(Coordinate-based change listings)
------------------------------------------------------------

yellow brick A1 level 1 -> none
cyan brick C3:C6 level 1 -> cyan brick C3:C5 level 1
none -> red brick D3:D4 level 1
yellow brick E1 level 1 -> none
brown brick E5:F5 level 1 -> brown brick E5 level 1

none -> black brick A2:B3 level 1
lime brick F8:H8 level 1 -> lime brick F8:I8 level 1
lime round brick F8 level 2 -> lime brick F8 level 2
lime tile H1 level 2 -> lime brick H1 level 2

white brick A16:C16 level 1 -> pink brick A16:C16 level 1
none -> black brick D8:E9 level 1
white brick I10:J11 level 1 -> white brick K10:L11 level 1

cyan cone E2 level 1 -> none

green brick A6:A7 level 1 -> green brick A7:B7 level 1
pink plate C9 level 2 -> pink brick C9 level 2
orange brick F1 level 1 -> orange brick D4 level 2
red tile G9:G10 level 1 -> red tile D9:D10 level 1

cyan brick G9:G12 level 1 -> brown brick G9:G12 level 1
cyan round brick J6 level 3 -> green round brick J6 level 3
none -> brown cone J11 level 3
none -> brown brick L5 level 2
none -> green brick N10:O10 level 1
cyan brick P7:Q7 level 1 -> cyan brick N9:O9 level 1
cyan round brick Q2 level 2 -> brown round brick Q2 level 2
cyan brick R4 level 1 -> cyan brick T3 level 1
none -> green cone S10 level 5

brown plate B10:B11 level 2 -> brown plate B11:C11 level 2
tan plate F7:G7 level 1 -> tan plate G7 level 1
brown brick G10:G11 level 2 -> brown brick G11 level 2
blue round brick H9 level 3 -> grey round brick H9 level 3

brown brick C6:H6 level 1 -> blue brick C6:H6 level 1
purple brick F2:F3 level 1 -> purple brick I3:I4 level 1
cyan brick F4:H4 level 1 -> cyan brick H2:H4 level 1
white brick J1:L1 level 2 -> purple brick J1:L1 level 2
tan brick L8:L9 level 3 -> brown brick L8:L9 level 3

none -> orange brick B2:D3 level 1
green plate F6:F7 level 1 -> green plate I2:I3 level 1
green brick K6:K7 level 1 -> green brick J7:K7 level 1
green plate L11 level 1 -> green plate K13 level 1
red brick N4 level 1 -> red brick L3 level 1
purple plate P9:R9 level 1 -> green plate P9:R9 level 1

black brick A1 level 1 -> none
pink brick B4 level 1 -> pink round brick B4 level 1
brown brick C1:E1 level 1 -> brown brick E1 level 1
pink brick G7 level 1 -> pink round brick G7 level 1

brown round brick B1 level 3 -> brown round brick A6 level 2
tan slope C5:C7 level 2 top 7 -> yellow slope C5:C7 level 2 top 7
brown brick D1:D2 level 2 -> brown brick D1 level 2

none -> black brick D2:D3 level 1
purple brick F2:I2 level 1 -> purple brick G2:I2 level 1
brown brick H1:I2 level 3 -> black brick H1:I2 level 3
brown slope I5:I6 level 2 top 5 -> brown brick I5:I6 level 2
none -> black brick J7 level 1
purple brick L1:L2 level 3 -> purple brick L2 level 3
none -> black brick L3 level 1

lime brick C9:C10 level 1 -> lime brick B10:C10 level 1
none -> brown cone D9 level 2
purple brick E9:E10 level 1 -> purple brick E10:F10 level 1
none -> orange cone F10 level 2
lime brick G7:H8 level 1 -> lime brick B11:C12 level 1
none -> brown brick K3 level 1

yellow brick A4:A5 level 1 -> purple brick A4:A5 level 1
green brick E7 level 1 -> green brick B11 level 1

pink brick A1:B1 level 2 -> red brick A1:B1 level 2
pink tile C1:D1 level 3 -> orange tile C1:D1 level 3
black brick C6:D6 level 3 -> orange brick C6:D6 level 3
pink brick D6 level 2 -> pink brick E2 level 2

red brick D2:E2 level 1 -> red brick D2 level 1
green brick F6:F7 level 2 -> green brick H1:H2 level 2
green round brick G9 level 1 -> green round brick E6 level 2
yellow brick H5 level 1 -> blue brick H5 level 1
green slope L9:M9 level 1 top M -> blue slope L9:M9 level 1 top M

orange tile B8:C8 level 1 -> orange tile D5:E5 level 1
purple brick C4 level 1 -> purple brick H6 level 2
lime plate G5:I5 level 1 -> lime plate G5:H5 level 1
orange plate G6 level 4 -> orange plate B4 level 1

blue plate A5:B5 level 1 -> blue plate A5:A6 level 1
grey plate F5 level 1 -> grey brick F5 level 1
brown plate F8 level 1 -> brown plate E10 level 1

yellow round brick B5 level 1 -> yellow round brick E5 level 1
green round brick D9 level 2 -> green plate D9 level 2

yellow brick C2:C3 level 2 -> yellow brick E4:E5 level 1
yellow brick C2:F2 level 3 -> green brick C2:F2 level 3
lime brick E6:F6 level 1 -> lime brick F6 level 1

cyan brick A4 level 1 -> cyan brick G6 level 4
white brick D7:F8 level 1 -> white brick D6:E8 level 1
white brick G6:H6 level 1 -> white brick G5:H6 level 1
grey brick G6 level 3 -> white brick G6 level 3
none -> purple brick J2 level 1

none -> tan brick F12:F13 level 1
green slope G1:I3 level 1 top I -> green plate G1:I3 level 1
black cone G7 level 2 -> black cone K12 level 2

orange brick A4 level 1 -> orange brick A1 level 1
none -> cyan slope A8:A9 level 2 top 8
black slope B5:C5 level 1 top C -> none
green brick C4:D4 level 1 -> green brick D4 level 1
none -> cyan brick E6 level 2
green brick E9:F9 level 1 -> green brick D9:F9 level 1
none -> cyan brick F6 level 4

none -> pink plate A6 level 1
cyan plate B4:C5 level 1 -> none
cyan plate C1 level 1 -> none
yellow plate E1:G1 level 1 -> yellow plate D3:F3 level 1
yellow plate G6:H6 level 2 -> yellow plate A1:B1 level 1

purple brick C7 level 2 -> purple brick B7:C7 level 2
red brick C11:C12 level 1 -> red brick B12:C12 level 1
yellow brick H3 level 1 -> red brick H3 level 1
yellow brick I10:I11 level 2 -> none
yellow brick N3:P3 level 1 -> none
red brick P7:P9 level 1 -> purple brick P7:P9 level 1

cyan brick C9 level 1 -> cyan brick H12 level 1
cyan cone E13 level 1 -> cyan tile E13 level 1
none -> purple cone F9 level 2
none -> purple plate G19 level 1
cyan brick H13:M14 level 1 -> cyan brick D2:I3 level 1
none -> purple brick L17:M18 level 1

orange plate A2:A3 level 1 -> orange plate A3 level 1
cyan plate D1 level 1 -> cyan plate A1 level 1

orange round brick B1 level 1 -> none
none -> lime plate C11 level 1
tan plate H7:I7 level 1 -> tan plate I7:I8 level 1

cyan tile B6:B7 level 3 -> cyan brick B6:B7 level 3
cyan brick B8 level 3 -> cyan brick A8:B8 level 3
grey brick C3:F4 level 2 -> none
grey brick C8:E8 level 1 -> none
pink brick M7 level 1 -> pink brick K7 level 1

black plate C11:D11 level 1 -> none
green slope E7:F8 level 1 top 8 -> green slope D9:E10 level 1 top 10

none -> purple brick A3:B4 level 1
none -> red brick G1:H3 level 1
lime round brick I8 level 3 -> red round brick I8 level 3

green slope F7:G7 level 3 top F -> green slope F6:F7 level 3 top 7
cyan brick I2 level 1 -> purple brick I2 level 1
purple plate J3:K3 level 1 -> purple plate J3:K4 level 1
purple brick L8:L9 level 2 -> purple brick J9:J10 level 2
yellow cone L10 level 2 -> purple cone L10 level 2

------------------------------------------------------------

Nothing but a number, please, for how many lines of the data hold "white".

Written response: 6